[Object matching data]
+ + + + +
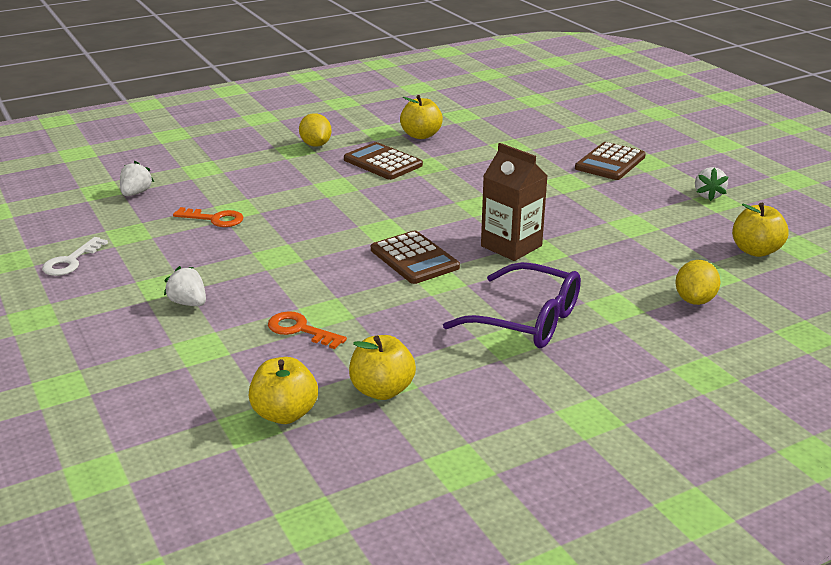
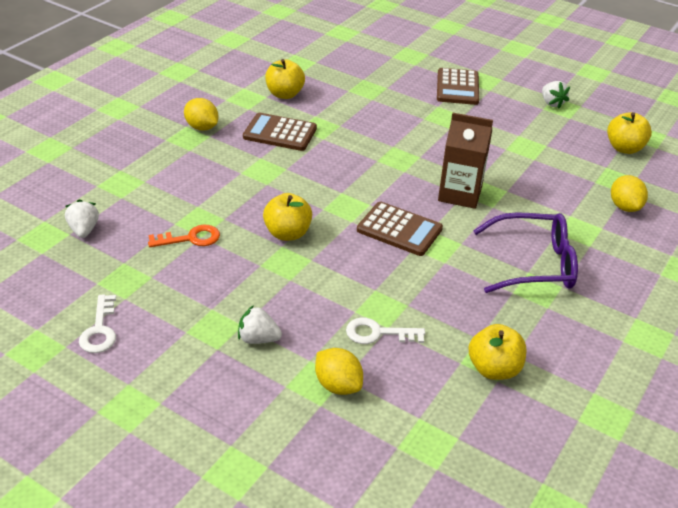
camera: 30 degrees left, 10 degrees up
yellow apple [248,357,318,424] -> yellow apple moved to [263,193,312,241]
orange key [268,311,347,349] -> white key [346,317,425,344]
none -> yellow lemon [315,348,363,395]

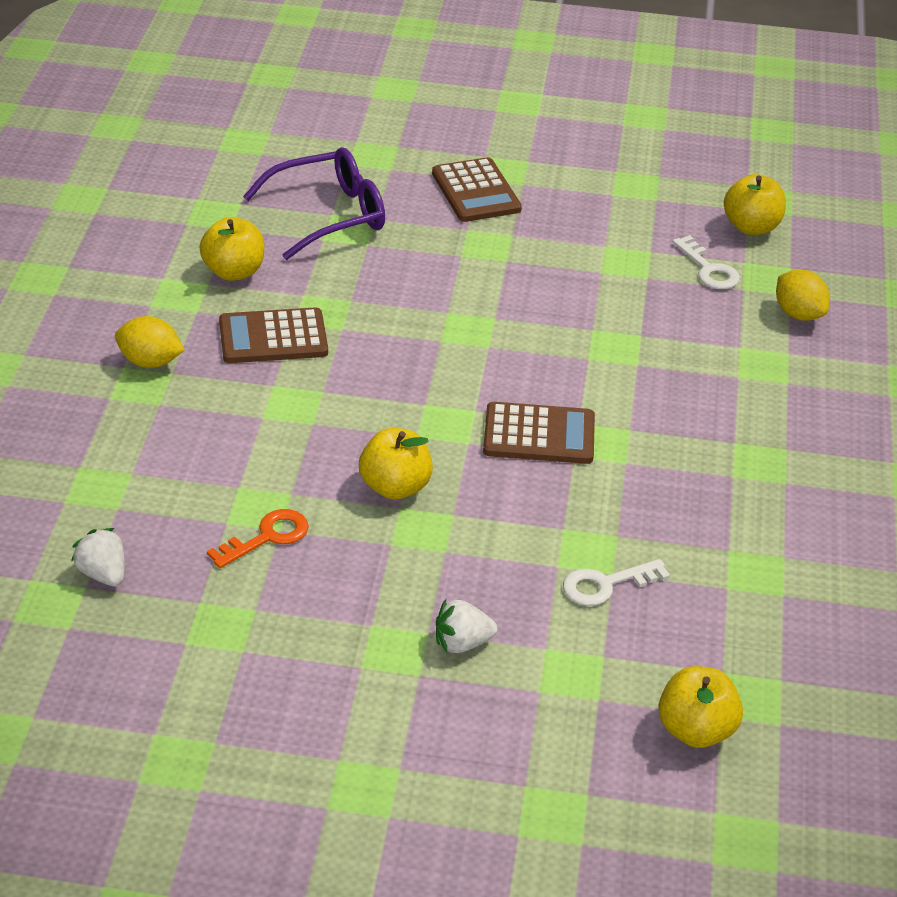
camera: 25 degrees left, 0 degrees up
white key [79,295,116,353] -> white key moved to [673,235,740,289]
yellow lemon [315,348,363,395] -> none
brown carton [438,113,493,209] -> none
yellow apple [468,324,526,380] -> yellow apple moved to [658,666,743,748]
purple glasses [473,212,578,293] -> purple glasses moved to [243,147,385,260]
white strawberry [542,81,570,109] -> none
+ + + + +
Looking at the data above, show all lines where the word "lemon" occurs.

**Written solution**.
none -> yellow lemon [315,348,363,395]
yellow lemon [315,348,363,395] -> none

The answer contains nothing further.